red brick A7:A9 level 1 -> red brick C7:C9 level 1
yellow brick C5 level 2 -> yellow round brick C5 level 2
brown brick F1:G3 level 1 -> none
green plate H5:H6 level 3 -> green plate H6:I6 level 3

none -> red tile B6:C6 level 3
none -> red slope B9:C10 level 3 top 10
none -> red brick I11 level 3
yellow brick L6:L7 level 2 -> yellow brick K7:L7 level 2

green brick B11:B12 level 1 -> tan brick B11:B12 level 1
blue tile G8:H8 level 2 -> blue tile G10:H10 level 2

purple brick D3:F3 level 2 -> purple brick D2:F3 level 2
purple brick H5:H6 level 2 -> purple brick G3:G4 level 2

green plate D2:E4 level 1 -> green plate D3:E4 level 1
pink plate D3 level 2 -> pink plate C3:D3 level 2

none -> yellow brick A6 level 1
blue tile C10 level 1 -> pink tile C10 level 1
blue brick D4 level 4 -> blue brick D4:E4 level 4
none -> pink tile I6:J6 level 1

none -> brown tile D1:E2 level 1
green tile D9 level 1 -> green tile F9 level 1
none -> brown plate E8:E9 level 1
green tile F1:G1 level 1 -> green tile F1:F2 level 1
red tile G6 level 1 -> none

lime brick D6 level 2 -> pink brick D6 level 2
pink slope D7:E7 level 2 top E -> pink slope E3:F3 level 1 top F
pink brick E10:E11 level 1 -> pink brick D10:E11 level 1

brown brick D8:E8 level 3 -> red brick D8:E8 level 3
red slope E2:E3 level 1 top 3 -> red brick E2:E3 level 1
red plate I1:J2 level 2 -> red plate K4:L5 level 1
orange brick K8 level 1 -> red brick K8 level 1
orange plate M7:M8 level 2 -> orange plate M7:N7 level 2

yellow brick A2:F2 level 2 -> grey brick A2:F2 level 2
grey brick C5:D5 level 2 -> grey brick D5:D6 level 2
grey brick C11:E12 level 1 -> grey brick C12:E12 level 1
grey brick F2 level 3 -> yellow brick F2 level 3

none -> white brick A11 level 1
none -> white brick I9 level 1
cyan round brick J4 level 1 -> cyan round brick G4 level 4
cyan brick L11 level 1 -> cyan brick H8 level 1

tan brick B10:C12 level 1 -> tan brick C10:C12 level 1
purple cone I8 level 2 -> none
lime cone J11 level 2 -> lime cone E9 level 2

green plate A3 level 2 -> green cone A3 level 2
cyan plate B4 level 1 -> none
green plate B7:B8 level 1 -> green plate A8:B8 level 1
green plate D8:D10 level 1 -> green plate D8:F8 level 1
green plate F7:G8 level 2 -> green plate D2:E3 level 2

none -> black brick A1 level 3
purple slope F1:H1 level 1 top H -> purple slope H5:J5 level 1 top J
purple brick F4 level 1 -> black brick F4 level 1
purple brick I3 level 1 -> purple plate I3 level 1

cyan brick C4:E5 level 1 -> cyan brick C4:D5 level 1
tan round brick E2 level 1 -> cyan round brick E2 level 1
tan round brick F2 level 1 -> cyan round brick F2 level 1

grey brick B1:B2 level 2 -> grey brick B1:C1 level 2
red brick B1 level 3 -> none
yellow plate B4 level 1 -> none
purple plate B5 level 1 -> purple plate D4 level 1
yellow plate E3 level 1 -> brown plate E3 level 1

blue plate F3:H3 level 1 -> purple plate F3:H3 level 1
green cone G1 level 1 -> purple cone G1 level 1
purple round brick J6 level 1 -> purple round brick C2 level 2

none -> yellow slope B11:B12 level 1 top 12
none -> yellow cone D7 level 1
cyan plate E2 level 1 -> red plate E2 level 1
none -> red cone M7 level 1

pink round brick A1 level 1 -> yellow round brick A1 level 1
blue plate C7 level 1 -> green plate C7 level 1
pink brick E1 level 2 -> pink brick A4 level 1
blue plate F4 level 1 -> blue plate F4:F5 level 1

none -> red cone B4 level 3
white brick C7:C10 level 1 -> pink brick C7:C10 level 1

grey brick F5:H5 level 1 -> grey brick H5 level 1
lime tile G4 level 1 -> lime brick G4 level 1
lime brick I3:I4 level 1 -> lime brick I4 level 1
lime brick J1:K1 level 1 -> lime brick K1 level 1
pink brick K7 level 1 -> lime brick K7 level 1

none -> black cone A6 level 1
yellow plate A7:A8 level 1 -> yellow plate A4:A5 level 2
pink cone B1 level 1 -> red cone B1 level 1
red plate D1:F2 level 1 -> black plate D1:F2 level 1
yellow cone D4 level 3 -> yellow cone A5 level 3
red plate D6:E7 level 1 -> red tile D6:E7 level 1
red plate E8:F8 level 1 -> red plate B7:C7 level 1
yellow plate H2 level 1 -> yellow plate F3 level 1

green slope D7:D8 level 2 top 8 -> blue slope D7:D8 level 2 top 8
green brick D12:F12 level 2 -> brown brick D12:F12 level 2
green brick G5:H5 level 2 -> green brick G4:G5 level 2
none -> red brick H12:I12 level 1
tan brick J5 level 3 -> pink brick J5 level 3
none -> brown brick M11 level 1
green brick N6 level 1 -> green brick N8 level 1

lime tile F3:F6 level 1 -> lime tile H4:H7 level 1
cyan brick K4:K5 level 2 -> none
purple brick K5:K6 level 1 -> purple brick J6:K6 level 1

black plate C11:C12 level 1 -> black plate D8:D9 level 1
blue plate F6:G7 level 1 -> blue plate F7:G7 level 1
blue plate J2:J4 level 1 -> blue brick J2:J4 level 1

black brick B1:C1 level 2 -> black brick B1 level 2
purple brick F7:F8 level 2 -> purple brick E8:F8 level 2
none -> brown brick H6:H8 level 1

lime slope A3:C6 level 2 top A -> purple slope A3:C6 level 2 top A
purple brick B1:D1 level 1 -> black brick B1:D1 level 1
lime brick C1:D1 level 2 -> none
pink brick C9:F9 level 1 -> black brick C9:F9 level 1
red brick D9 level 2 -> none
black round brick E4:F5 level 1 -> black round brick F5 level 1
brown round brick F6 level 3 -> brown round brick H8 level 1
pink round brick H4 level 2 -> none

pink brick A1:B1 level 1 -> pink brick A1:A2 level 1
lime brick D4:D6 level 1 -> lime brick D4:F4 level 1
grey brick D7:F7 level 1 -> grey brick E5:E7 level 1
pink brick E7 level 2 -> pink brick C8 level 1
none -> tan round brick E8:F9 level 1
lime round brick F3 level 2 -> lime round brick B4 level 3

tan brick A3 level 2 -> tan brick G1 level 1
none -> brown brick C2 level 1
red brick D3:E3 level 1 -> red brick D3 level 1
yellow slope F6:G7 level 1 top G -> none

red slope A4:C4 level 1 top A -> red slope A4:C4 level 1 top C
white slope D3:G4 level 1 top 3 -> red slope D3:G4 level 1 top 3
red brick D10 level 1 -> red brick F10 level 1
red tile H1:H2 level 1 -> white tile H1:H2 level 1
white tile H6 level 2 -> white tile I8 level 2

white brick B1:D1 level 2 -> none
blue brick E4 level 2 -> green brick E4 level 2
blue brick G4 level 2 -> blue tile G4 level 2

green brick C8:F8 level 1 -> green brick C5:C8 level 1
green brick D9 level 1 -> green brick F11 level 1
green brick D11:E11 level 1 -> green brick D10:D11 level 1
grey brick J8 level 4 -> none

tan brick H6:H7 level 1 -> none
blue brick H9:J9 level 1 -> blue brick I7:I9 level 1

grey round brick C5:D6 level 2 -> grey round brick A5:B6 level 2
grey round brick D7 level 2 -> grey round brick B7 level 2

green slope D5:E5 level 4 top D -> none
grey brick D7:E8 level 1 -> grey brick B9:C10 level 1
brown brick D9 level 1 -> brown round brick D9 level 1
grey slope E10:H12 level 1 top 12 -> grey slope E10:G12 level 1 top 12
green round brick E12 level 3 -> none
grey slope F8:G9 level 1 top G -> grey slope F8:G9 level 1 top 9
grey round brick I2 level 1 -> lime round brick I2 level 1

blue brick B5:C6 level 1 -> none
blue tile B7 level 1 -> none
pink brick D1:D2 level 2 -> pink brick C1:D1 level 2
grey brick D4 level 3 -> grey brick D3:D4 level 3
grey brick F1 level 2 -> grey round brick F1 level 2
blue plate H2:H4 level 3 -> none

● Exercise details: Copy the entries above exactly, but only from the line holding "lime brick I3:I4" through the line holding "pink round brick H4 level 2 -> none", both included.

● Answer space:
lime brick I3:I4 level 1 -> lime brick I4 level 1
lime brick J1:K1 level 1 -> lime brick K1 level 1
pink brick K7 level 1 -> lime brick K7 level 1

none -> black cone A6 level 1
yellow plate A7:A8 level 1 -> yellow plate A4:A5 level 2
pink cone B1 level 1 -> red cone B1 level 1
red plate D1:F2 level 1 -> black plate D1:F2 level 1
yellow cone D4 level 3 -> yellow cone A5 level 3
red plate D6:E7 level 1 -> red tile D6:E7 level 1
red plate E8:F8 level 1 -> red plate B7:C7 level 1
yellow plate H2 level 1 -> yellow plate F3 level 1

green slope D7:D8 level 2 top 8 -> blue slope D7:D8 level 2 top 8
green brick D12:F12 level 2 -> brown brick D12:F12 level 2
green brick G5:H5 level 2 -> green brick G4:G5 level 2
none -> red brick H12:I12 level 1
tan brick J5 level 3 -> pink brick J5 level 3
none -> brown brick M11 level 1
green brick N6 level 1 -> green brick N8 level 1

lime tile F3:F6 level 1 -> lime tile H4:H7 level 1
cyan brick K4:K5 level 2 -> none
purple brick K5:K6 level 1 -> purple brick J6:K6 level 1

black plate C11:C12 level 1 -> black plate D8:D9 level 1
blue plate F6:G7 level 1 -> blue plate F7:G7 level 1
blue plate J2:J4 level 1 -> blue brick J2:J4 level 1

black brick B1:C1 level 2 -> black brick B1 level 2
purple brick F7:F8 level 2 -> purple brick E8:F8 level 2
none -> brown brick H6:H8 level 1

lime slope A3:C6 level 2 top A -> purple slope A3:C6 level 2 top A
purple brick B1:D1 level 1 -> black brick B1:D1 level 1
lime brick C1:D1 level 2 -> none
pink brick C9:F9 level 1 -> black brick C9:F9 level 1
red brick D9 level 2 -> none
black round brick E4:F5 level 1 -> black round brick F5 level 1
brown round brick F6 level 3 -> brown round brick H8 level 1
pink round brick H4 level 2 -> none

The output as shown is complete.